**WHAT THE TASK ASKS**:
Every record must be repeated exactly; omit any pictures they contain.

**DATA LISTING**:
-*-

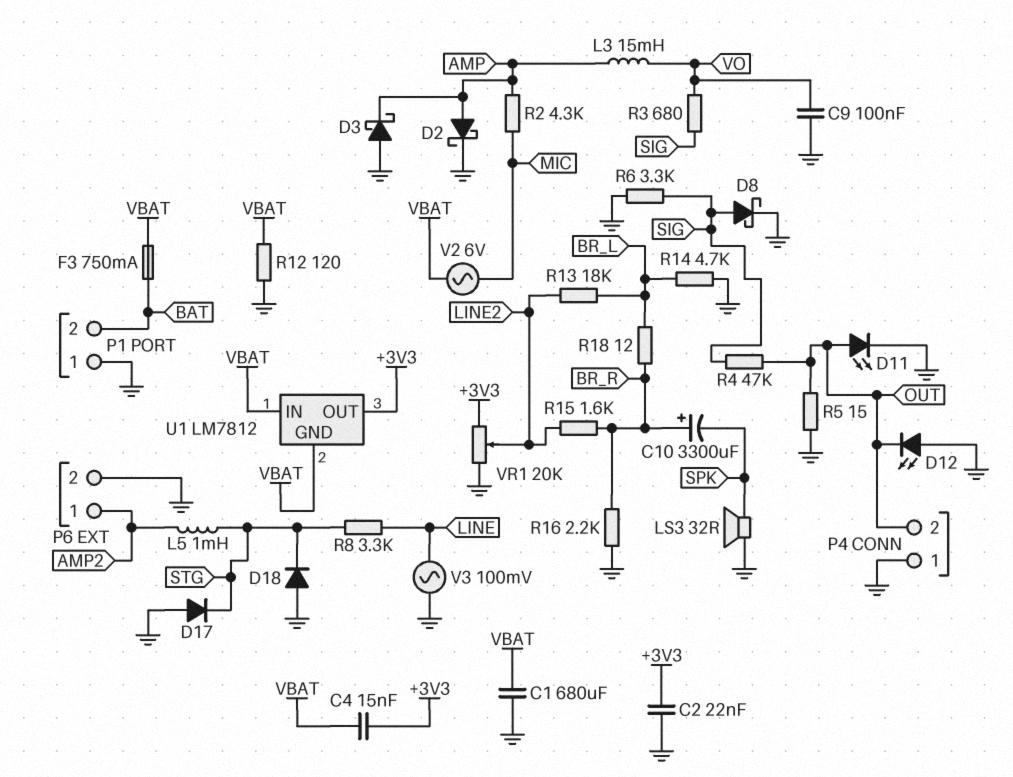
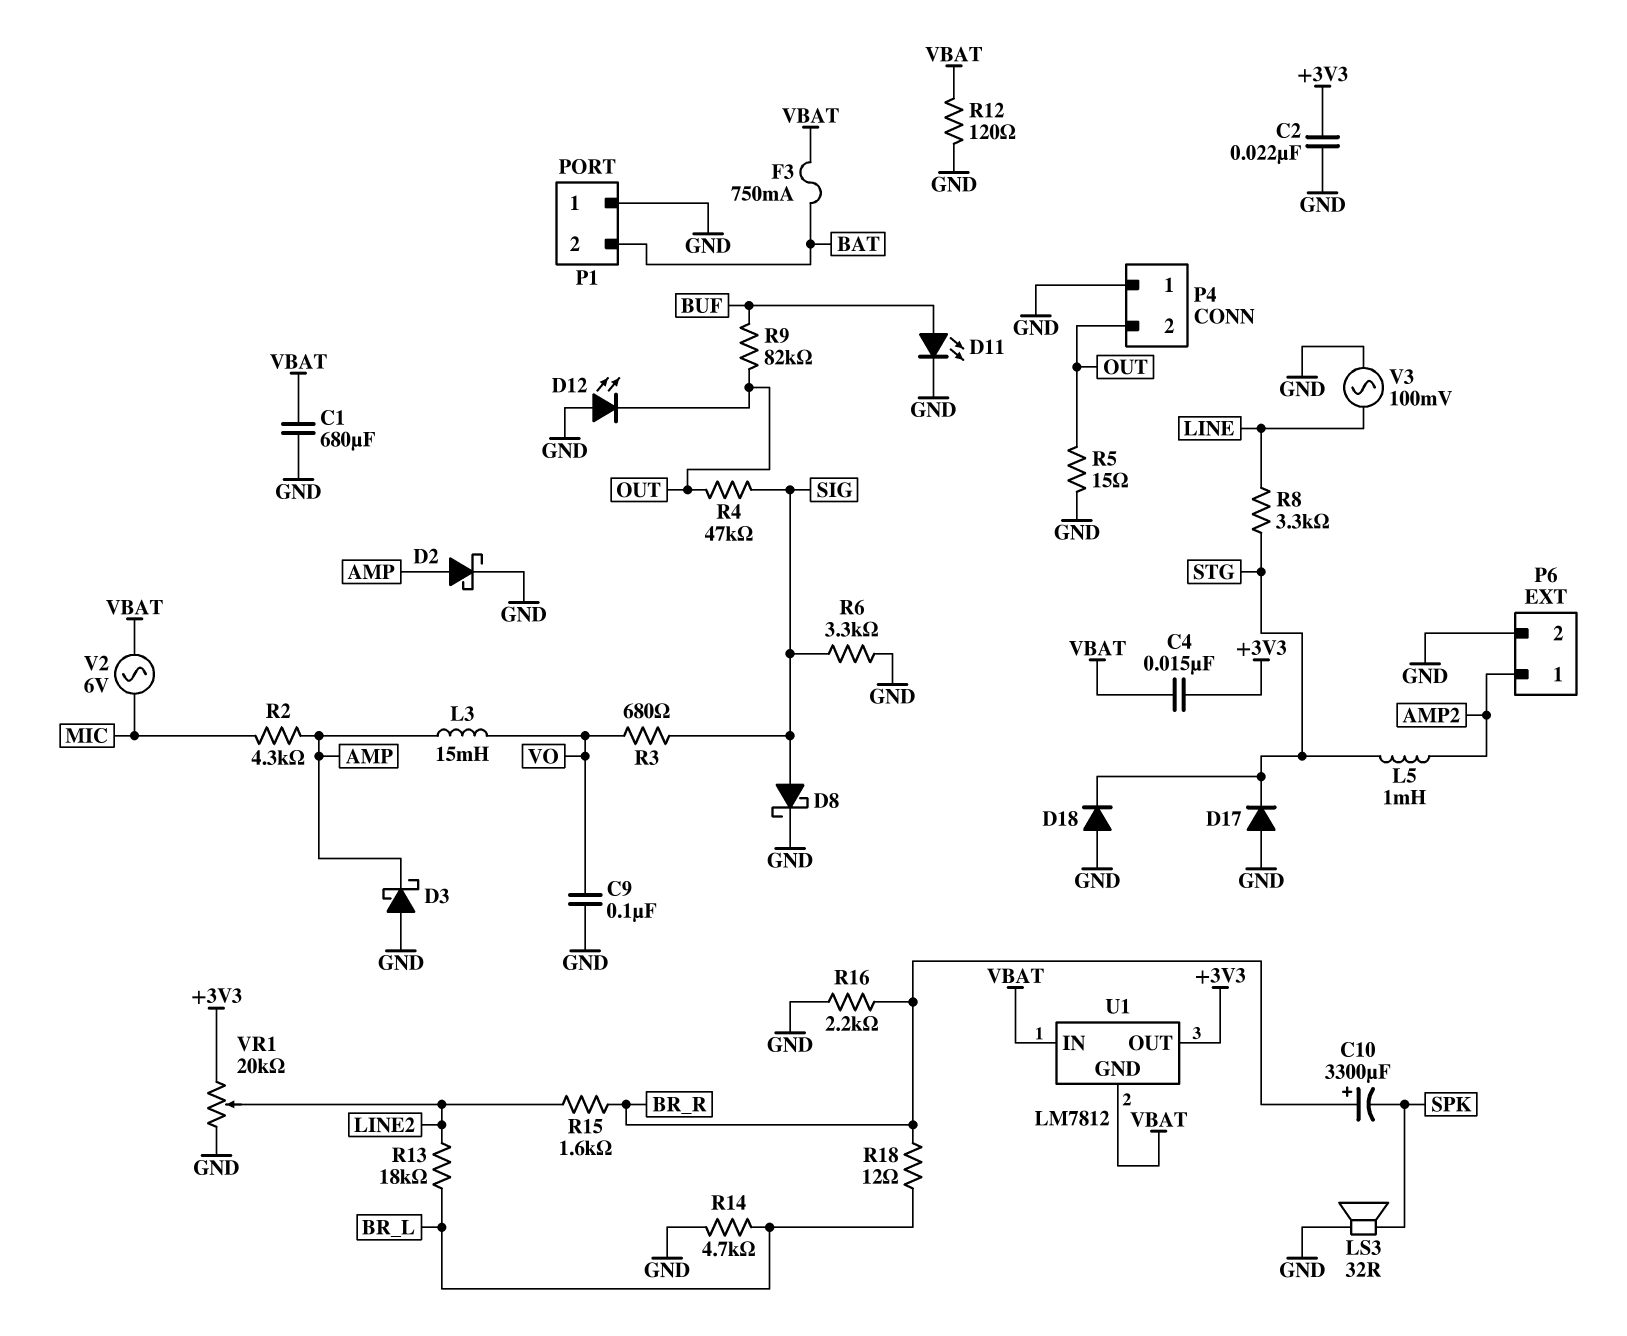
D11: LED (A OUT, K GND) -> LED (A BUF, K GND)
R9: none -> 82k (BUF, OUT)

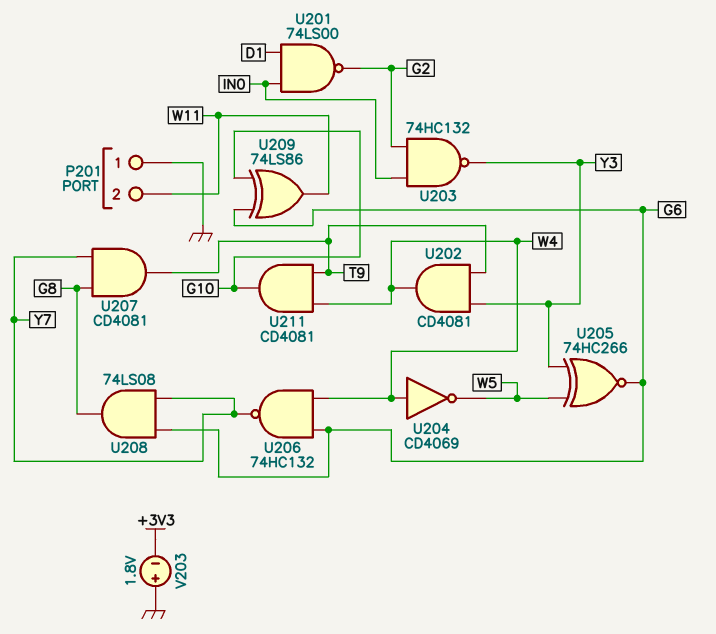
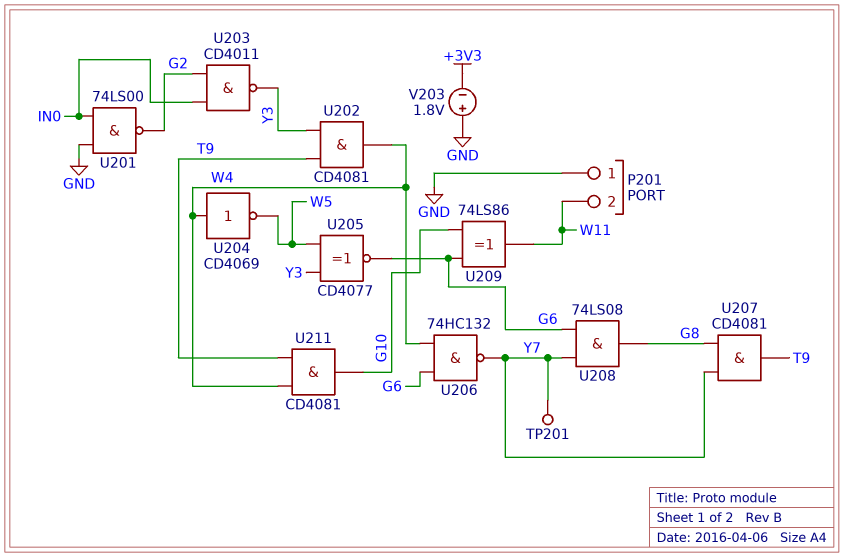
TP201: none -> test point (Y7)
U201: NAND 74LS00 (in D1, in IN0, out G2) -> NAND 74LS00 (in GND, in IN0, out G2)
U203: NAND 74HC132 (in G2, in IN0, out Y3) -> NAND CD4011 (in G2, in IN0, out Y3)
U205: XNOR 74HC266 (in W5, in Y3, out G6) -> XNOR CD4077 (in W5, in Y3, out G6)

-*-

**SOLUTION**:
D11: LED (A OUT, K GND) -> LED (A BUF, K GND)
R9: none -> 82k (BUF, OUT)

TP201: none -> test point (Y7)
U201: NAND 74LS00 (in D1, in IN0, out G2) -> NAND 74LS00 (in GND, in IN0, out G2)
U203: NAND 74HC132 (in G2, in IN0, out Y3) -> NAND CD4011 (in G2, in IN0, out Y3)
U205: XNOR 74HC266 (in W5, in Y3, out G6) -> XNOR CD4077 (in W5, in Y3, out G6)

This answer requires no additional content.